Exercise prompt:
Output, word for word, the lines of this listing that fall between the line with "(624, 186) = (807, 246): none" and the line with "(676, 204) = (839, 290): purple", counting both of those lines, and no others.

Supplied data:

- Opening Delimiter -

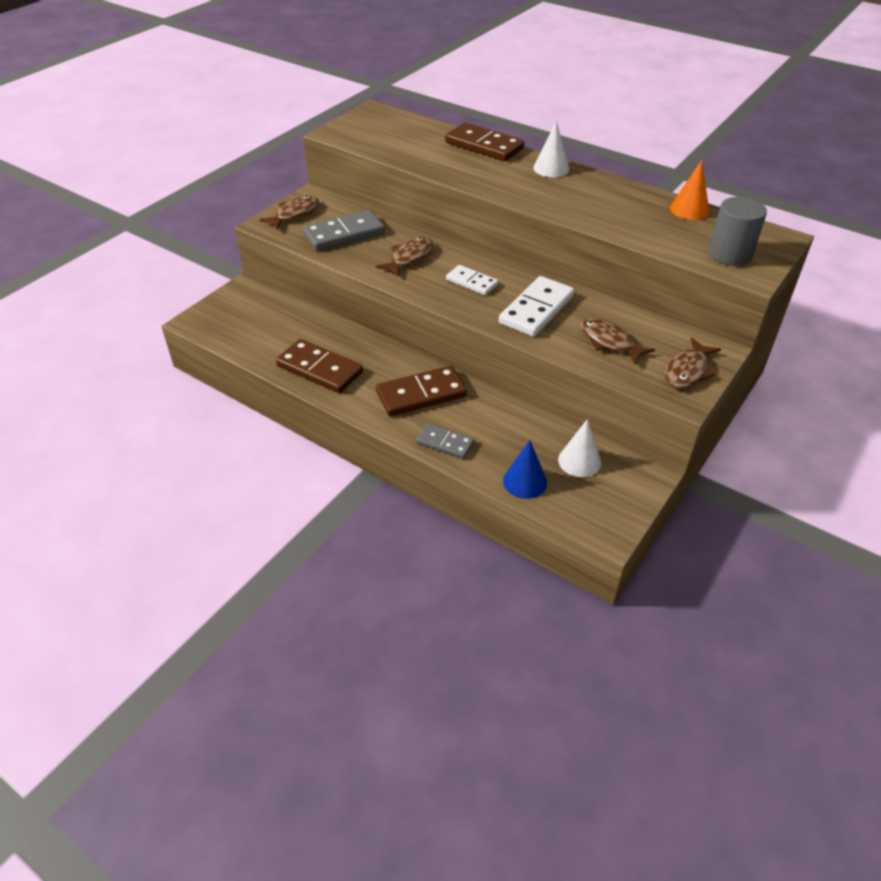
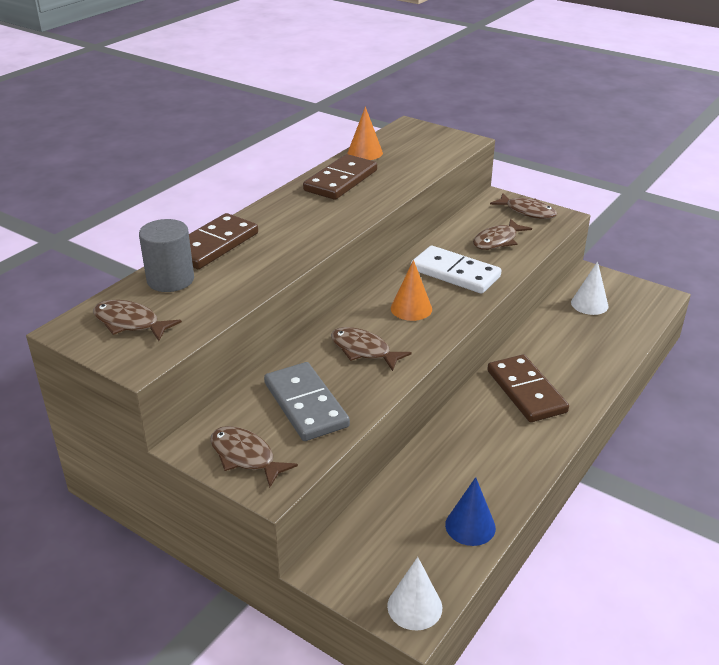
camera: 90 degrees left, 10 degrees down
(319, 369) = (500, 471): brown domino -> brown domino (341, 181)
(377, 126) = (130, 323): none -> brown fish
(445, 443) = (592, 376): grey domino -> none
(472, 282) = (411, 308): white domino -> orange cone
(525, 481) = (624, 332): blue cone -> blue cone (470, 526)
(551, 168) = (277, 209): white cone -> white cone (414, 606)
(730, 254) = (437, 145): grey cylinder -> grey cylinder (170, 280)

- Closing Delimiter -
- Opening Delimiter -

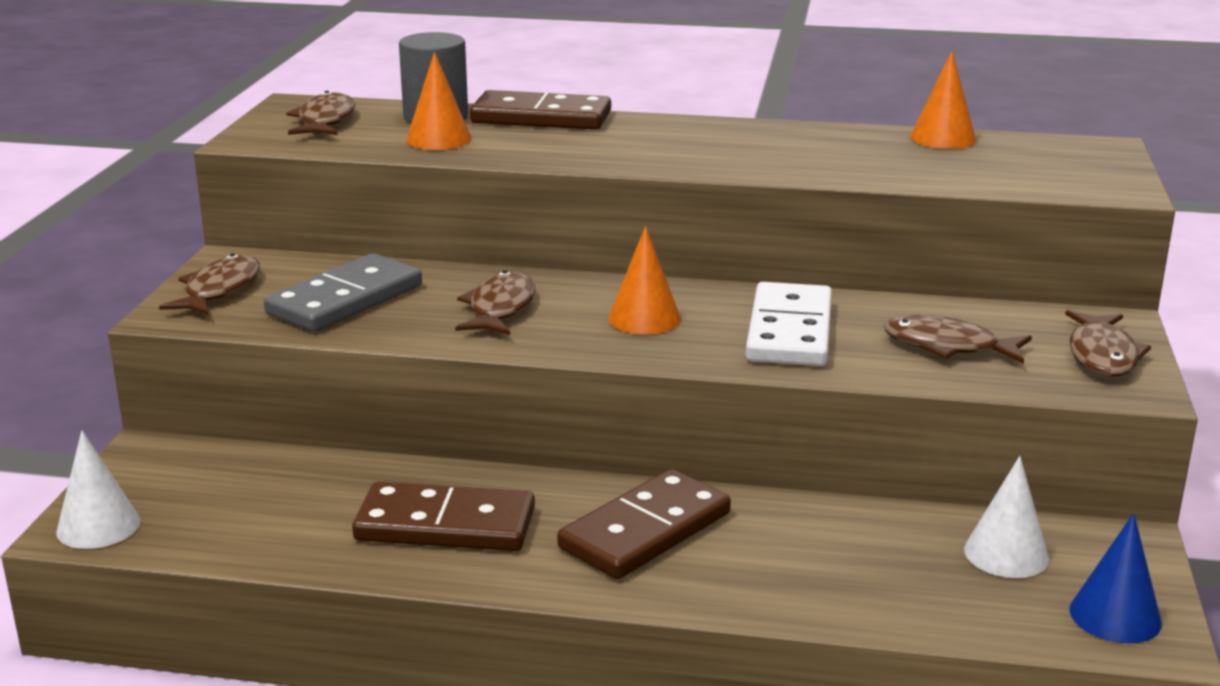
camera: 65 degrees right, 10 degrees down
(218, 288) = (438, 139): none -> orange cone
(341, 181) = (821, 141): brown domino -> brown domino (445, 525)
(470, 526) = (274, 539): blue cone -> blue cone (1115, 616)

- Closing Delimiter -
- Opening Delimiter -

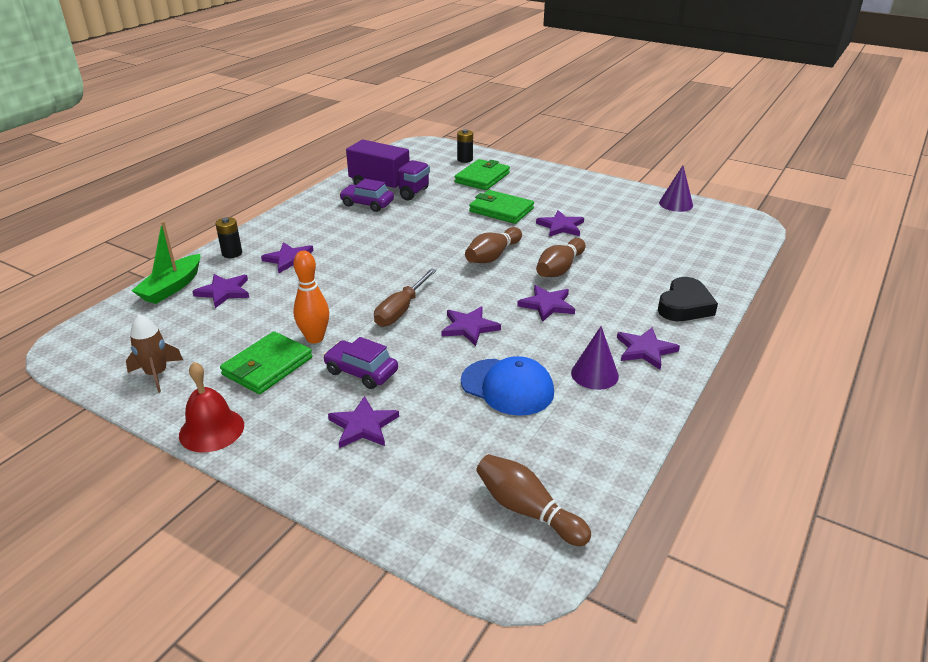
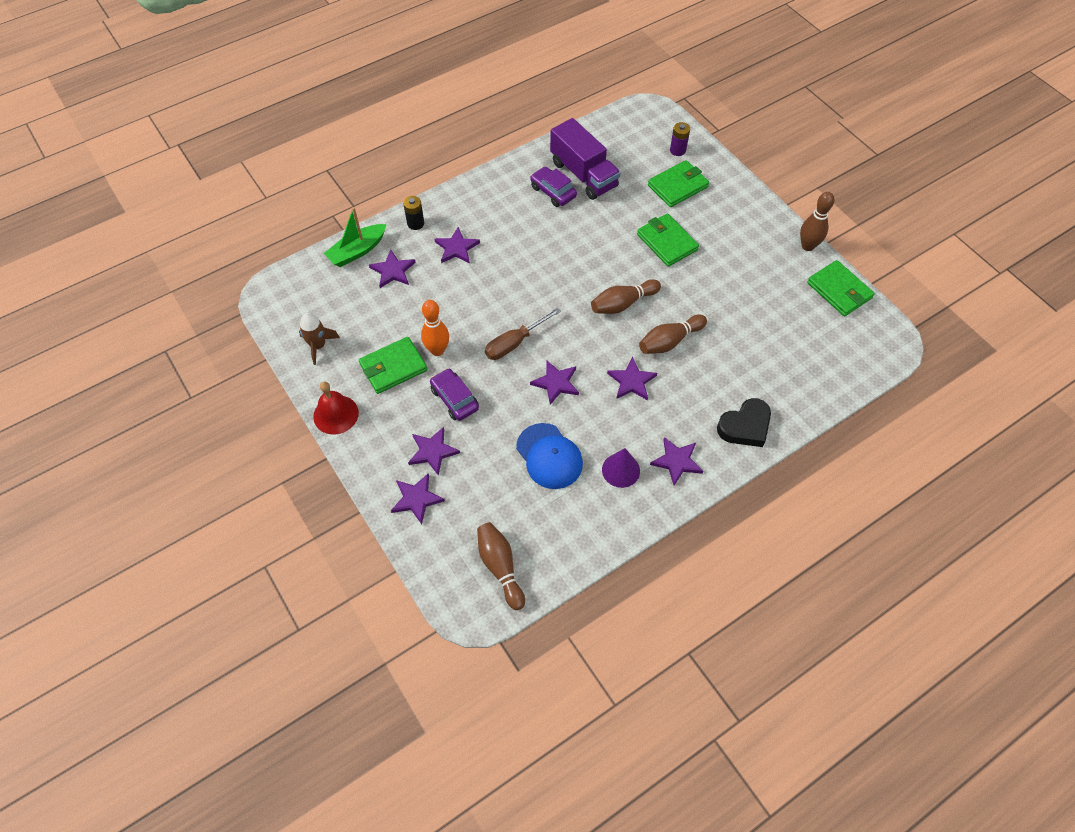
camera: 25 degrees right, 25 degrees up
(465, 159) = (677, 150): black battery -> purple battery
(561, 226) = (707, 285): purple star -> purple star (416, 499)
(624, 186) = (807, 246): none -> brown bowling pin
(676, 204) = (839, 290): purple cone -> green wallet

- Closing Delimiter -

Exercise response:
(624, 186) = (807, 246): none -> brown bowling pin
(676, 204) = (839, 290): purple cone -> green wallet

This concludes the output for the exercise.